> Directions: In the records, rename "olive green fabric shirt" to "green cotton shirt" throughout the stretch from the line containing "Between point (596, 428)" through the line containing "Based on the photo, you", and give only those lines with no other changes.

> Records shown:

-*-

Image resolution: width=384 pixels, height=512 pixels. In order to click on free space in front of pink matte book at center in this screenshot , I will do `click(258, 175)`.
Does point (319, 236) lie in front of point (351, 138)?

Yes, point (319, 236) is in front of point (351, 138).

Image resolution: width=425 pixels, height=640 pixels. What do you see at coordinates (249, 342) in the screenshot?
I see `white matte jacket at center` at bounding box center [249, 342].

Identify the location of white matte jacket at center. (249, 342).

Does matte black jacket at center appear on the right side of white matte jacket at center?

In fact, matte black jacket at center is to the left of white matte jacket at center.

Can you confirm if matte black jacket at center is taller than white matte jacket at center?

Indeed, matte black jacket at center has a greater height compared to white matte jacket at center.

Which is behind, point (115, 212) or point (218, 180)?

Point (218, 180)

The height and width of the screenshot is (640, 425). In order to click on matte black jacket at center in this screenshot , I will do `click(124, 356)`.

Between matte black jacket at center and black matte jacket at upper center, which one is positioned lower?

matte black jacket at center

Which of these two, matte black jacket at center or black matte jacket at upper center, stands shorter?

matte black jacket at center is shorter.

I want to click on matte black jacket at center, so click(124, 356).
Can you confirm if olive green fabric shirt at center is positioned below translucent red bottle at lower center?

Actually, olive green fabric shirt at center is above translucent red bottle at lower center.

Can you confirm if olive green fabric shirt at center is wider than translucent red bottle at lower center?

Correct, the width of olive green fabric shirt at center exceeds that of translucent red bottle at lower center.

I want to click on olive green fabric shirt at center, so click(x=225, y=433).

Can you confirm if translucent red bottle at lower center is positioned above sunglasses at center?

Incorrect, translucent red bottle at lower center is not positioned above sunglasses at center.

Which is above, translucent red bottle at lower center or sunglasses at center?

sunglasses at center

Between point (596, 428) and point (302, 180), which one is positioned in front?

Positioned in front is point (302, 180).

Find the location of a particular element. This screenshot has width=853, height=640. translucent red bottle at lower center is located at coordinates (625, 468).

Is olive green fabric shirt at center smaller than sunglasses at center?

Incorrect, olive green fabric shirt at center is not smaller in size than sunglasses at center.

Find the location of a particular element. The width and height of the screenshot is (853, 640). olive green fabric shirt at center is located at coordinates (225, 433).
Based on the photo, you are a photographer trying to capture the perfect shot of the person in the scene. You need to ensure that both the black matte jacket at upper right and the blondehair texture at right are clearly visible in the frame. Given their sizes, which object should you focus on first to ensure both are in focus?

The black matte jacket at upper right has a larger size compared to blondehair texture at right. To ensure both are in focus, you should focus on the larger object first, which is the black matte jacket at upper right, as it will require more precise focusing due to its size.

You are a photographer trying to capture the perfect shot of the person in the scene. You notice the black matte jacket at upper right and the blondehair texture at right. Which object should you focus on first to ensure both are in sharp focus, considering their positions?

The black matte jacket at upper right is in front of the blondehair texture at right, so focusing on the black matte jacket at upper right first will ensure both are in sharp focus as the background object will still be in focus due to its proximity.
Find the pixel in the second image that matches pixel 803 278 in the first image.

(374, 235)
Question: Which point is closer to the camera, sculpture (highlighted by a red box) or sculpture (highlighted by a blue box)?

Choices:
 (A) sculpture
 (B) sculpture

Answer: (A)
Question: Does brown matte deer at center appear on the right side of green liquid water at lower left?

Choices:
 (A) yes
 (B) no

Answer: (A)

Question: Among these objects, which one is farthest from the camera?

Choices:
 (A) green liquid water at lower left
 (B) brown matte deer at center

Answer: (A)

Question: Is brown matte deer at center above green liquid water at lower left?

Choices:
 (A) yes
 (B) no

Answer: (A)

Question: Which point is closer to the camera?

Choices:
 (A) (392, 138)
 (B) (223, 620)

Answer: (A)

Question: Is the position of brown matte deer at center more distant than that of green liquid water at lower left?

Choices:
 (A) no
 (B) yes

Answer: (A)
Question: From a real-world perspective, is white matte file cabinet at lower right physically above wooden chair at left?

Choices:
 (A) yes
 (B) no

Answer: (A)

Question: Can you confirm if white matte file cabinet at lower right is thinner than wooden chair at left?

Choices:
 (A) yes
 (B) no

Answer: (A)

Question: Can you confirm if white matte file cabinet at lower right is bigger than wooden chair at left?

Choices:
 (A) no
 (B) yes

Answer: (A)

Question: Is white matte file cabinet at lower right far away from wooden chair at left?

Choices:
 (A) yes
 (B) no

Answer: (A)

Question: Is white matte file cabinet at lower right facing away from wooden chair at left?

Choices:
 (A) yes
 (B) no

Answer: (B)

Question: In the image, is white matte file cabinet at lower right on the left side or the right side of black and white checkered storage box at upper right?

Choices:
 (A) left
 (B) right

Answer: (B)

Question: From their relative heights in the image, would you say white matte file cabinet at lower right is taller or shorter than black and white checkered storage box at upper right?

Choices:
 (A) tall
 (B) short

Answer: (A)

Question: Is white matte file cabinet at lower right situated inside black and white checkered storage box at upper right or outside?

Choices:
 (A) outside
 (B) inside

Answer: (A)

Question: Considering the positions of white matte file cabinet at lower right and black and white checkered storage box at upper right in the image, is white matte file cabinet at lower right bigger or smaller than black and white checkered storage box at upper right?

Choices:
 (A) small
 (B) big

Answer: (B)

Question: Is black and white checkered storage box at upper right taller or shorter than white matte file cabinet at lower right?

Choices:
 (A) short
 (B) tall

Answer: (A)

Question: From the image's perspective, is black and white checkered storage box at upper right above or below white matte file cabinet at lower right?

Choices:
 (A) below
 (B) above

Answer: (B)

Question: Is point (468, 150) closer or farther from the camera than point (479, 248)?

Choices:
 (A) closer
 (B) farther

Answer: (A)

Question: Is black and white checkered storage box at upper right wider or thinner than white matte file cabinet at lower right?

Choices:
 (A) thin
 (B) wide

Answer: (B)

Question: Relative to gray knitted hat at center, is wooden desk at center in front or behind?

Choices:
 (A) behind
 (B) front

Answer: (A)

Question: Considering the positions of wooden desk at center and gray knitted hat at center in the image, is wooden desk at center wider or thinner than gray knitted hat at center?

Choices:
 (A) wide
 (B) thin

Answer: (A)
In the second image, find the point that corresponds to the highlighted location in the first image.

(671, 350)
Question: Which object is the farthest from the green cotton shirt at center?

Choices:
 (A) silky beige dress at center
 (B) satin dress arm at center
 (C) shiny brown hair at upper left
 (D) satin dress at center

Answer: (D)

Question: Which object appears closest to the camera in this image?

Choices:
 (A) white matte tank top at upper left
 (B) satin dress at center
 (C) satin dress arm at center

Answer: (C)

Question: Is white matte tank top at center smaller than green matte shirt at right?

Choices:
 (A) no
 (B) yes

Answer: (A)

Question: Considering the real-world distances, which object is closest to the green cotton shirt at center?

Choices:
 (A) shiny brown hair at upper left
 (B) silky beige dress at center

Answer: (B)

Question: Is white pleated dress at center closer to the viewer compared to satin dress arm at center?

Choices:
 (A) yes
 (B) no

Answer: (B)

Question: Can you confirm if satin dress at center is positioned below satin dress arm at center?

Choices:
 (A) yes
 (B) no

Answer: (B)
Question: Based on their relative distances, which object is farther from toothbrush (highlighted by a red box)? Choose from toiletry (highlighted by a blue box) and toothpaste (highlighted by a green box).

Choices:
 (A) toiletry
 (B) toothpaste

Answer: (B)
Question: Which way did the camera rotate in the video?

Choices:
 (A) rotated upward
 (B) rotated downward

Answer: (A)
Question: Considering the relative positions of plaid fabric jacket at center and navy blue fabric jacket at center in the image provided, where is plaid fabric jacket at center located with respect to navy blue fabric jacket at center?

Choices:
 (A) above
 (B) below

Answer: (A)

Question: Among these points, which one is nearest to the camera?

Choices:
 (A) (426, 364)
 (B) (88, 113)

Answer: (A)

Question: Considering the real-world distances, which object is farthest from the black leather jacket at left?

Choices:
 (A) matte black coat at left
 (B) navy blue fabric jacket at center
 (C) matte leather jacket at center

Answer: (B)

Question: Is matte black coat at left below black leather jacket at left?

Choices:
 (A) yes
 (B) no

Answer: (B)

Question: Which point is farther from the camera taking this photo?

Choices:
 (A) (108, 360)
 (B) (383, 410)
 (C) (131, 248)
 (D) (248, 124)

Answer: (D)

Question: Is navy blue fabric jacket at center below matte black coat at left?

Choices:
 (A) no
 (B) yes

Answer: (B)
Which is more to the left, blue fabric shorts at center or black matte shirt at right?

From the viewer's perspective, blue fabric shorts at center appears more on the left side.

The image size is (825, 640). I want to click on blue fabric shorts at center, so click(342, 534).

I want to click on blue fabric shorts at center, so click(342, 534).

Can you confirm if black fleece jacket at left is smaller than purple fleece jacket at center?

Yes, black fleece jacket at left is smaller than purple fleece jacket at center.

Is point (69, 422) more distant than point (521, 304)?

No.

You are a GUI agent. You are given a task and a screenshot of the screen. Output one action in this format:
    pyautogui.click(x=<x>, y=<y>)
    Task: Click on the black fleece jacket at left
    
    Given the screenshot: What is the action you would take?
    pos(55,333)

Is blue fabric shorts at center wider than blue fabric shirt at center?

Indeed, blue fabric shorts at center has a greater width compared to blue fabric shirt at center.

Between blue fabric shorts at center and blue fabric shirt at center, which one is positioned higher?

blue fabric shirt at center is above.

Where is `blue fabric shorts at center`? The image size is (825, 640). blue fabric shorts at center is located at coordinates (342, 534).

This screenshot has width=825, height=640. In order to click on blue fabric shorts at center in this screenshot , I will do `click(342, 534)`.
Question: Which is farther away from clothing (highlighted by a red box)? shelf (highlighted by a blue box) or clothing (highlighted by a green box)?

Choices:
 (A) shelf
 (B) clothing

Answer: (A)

-*-

> Answer to this exercise:
Between point (596, 428) and point (302, 180), which one is positioned in front?

Positioned in front is point (302, 180).

Find the location of a particular element. This screenshot has width=853, height=640. translucent red bottle at lower center is located at coordinates (625, 468).

Is green cotton shirt at center smaller than sunglasses at center?

Incorrect, green cotton shirt at center is not smaller in size than sunglasses at center.

Find the location of a particular element. The width and height of the screenshot is (853, 640). green cotton shirt at center is located at coordinates (225, 433).
Based on the photo, you are a photographer trying to capture the perfect shot of the person in the scene. You need to ensure that both the black matte jacket at upper right and the blondehair texture at right are clearly visible in the frame. Given their sizes, which object should you focus on first to ensure both are in focus?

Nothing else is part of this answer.